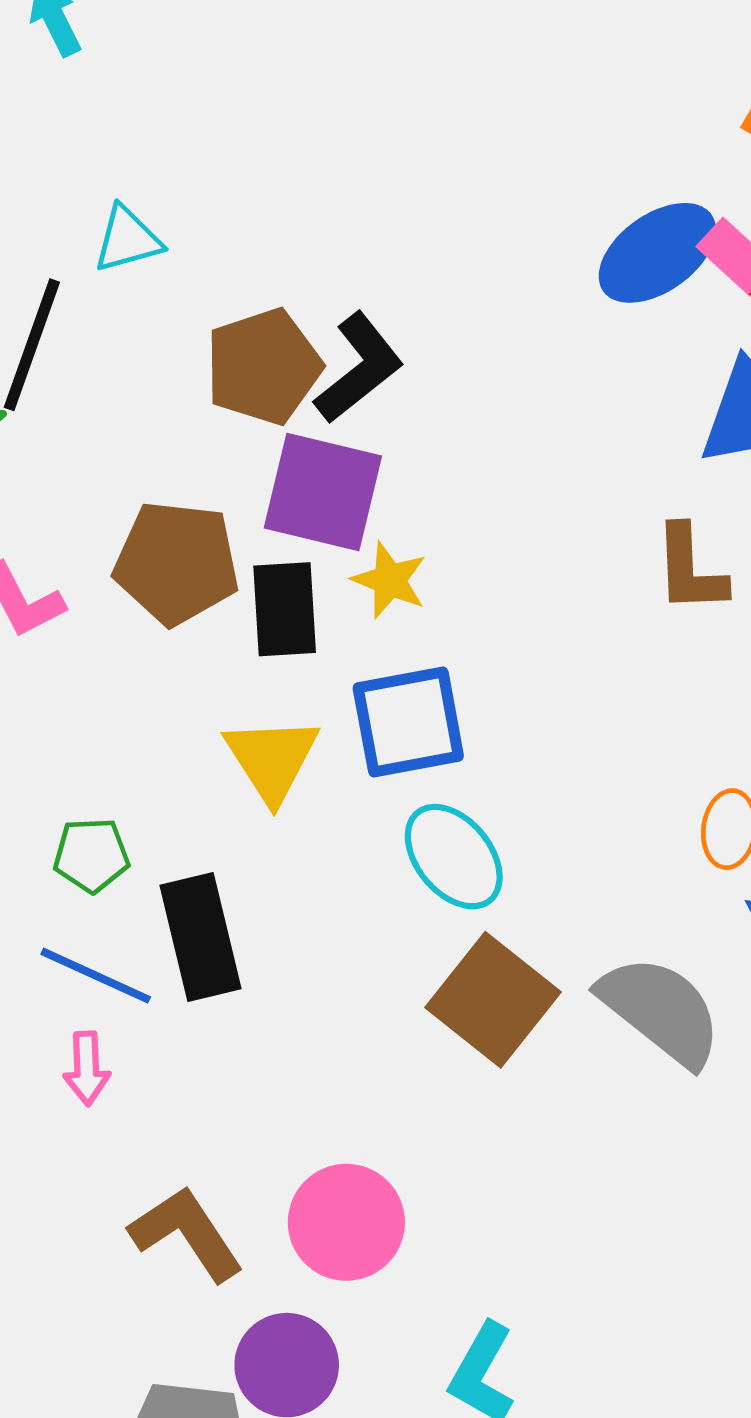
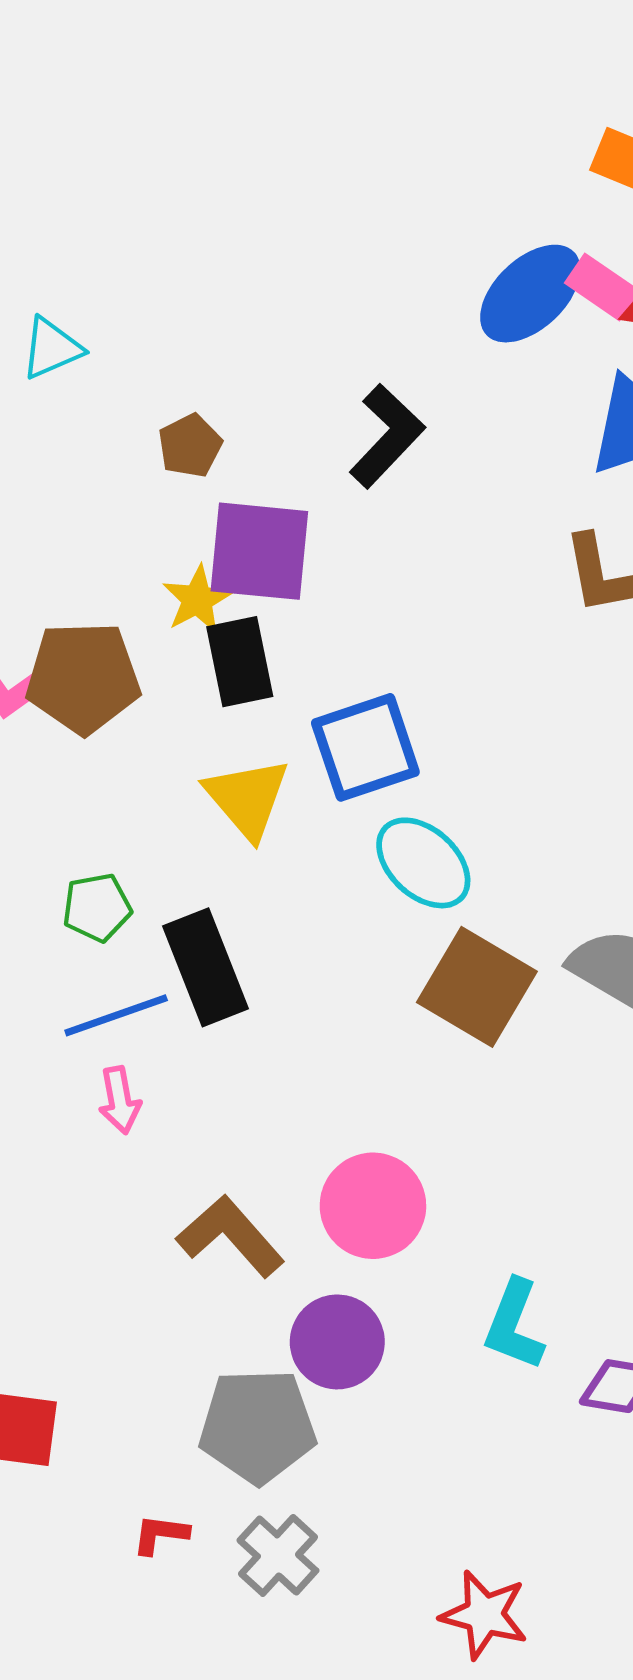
brown pentagon: (263, 367) -> (190, 446), size x0.6
black L-shape: (359, 368) -> (387, 436), moved
brown pentagon: (177, 563) -> (83, 678), moved
yellow star: (390, 580) -> (197, 600), moved, turned 30
blue line: (96, 976) -> (116, 1015), turned -36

•••••

• [YOUR INSTRUCTIONS]: Write out once more the lines above beginning at the line with "brown pentagon: (177, 563)"; continue through the final line and stop there.

• [EXERCISE SOLUTION]:
brown pentagon: (177, 563) -> (83, 678), moved
yellow star: (390, 580) -> (197, 600), moved, turned 30
blue line: (96, 976) -> (116, 1015), turned -36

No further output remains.